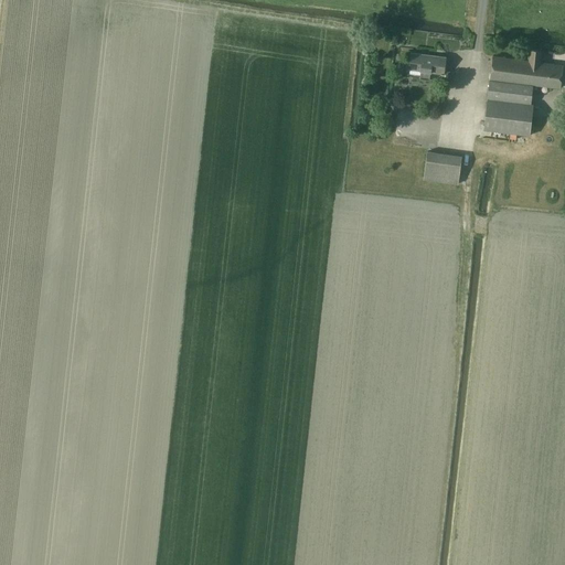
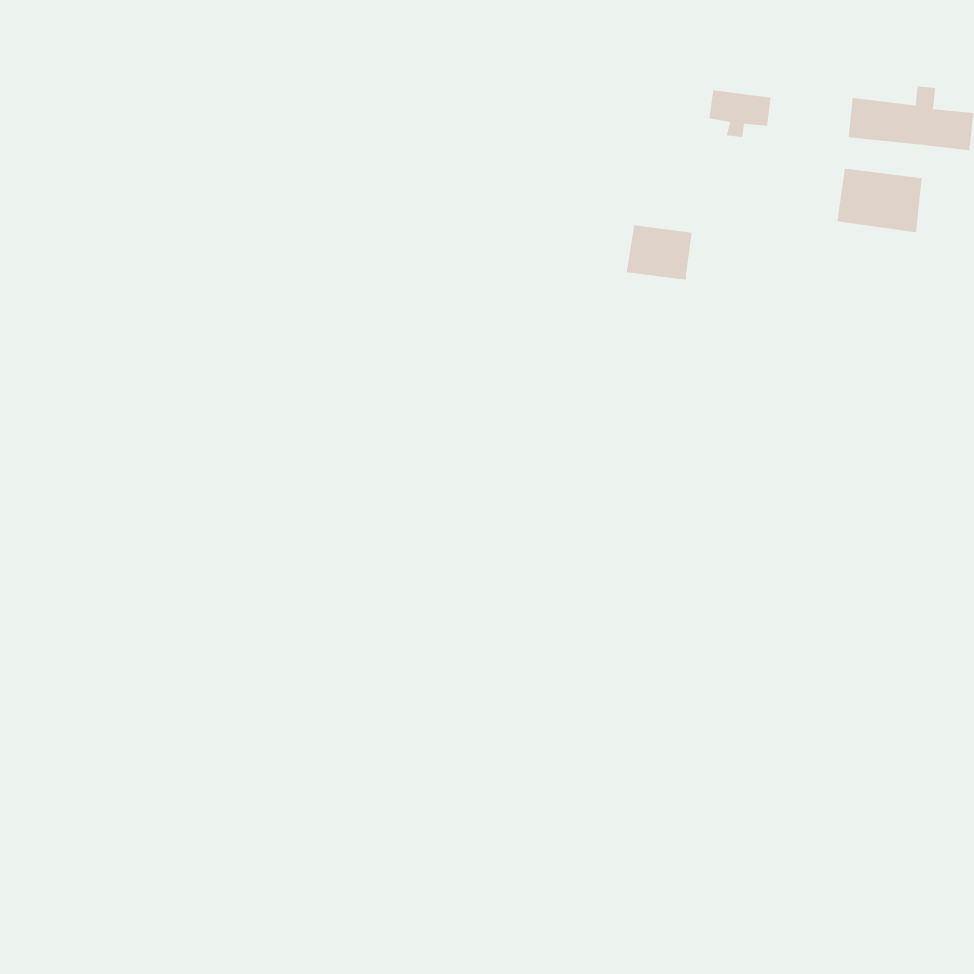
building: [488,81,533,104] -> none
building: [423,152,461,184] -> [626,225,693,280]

++++++

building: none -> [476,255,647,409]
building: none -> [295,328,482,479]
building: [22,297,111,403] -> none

++++++

PROBLEM REQUIREMENTS:
In the listing above, find the line containing "building: [488,81,533,104] -> none" and the line containing "building: [423,152,461,184] ->". Output them and every line between, exactly, and nothing else.

OUTPUT FOR THIS TASK:
building: [488,81,533,104] -> none
building: [423,152,461,184] -> [626,225,693,280]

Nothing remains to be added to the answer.